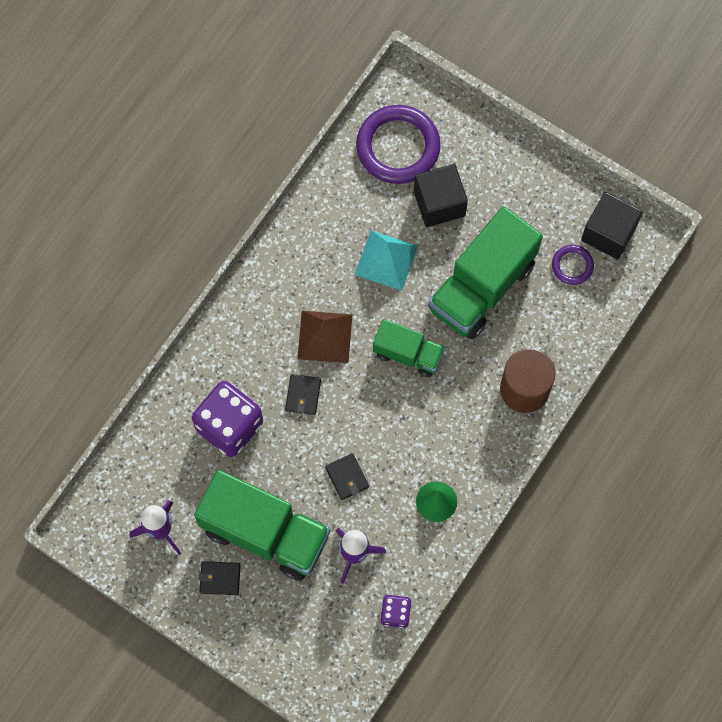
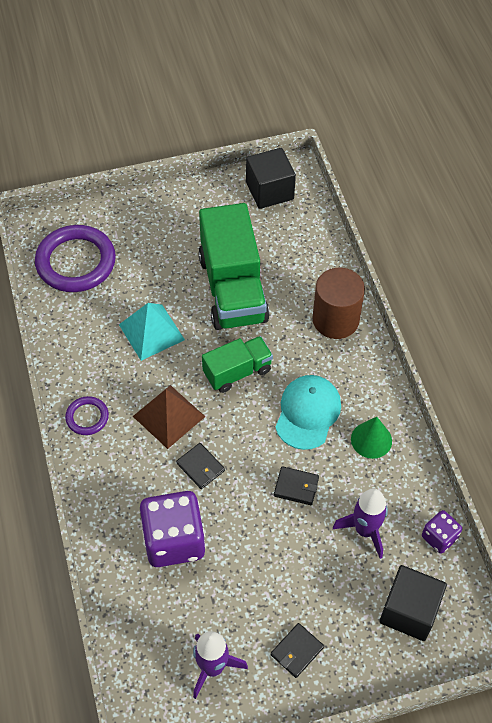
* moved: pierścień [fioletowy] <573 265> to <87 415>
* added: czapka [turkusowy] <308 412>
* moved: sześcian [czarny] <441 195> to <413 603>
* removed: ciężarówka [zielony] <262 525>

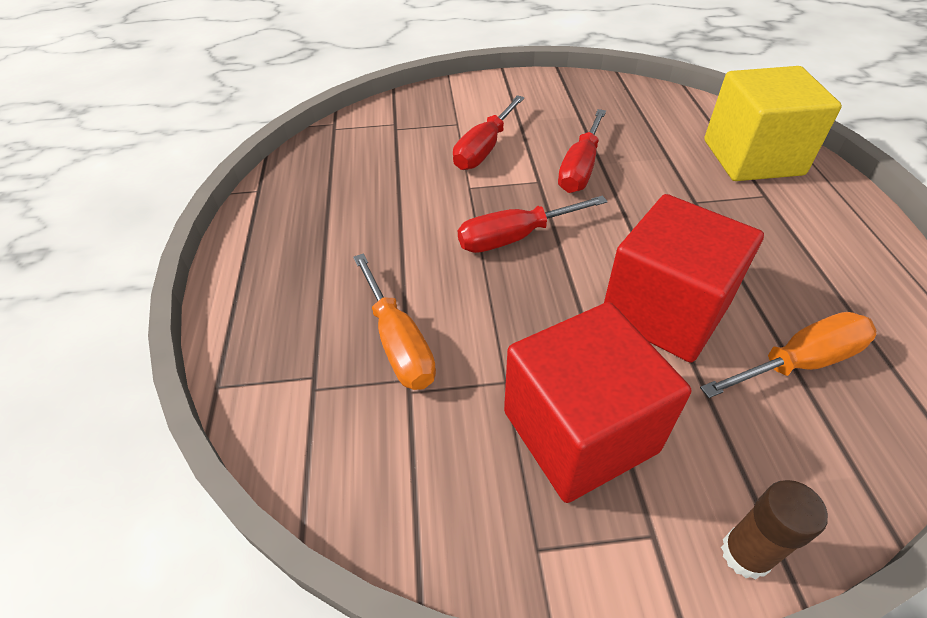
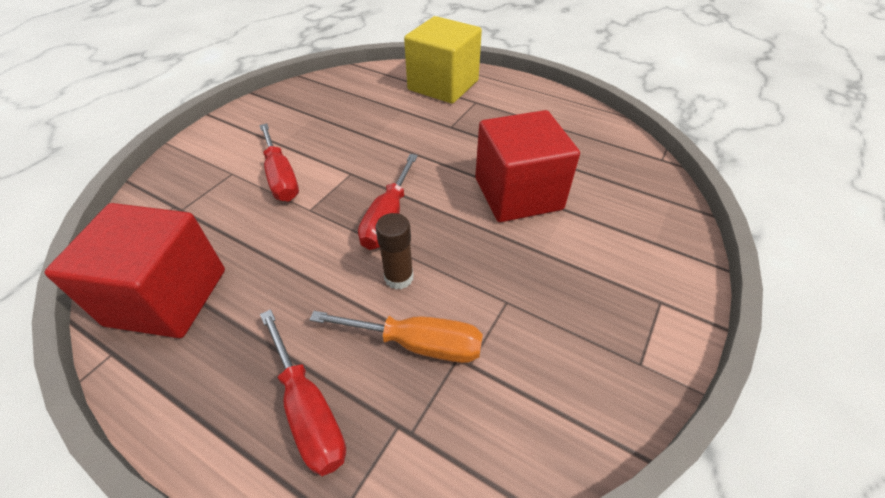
* moved: sześcian [czerwony] <597 402> to <134 270>
* moved: śrubokręt [czerwony] <582 151> to <303 392>
* moved: klej w sztyfcie [brązowy] <774 529> to <394 251>
* removed: śrubokręt [pomarańczowy] <788 355>

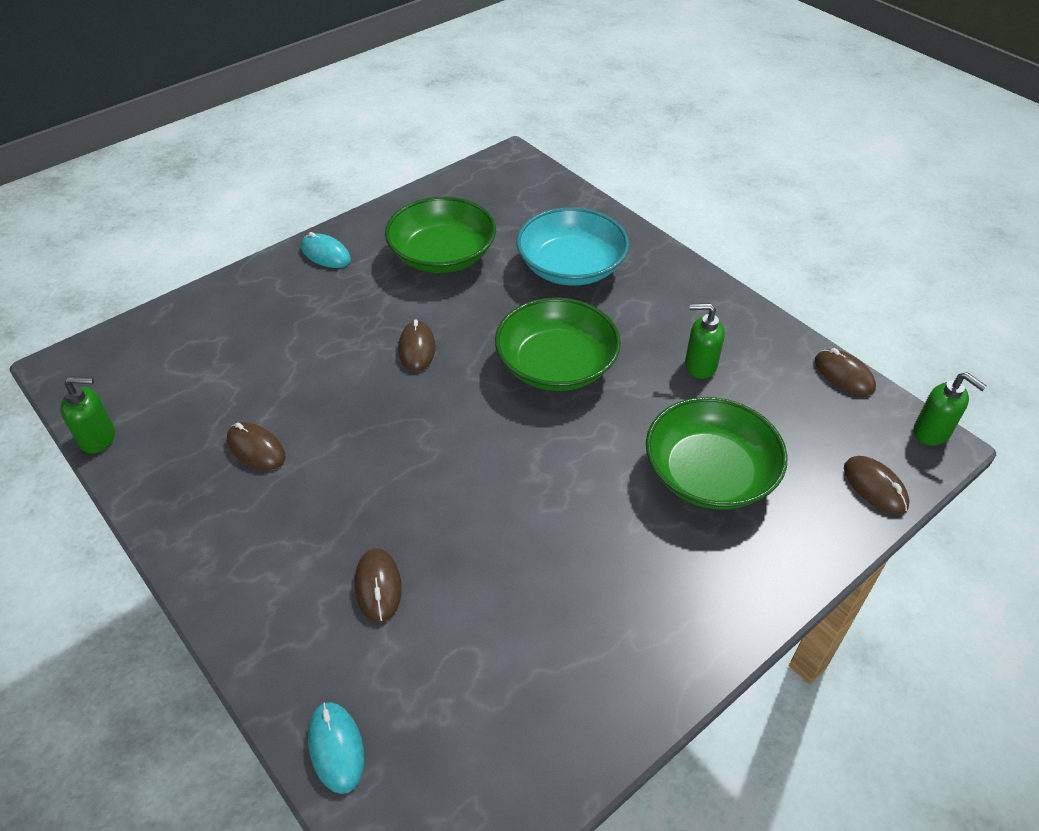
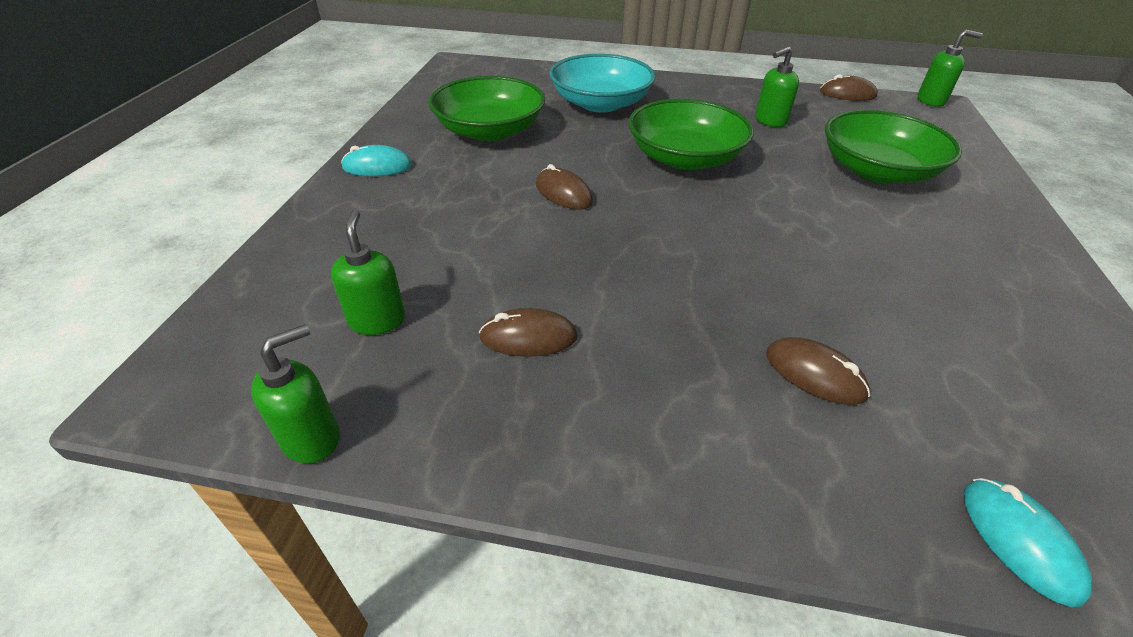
* added: dozownik mydła [zielony] <368 272>
* turned: myszka [turkusowy] <336 748> = <1028 542> 45 degrees clockwise
* removed: myszka [brązowy] <877 485>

::::

What to work on »
Check the data for the word "zielony" and pull out the lines that have it.

Result of the task »
* removed: ciężarówka [zielony] <262 525>
* added: dozownik mydła [zielony] <368 272>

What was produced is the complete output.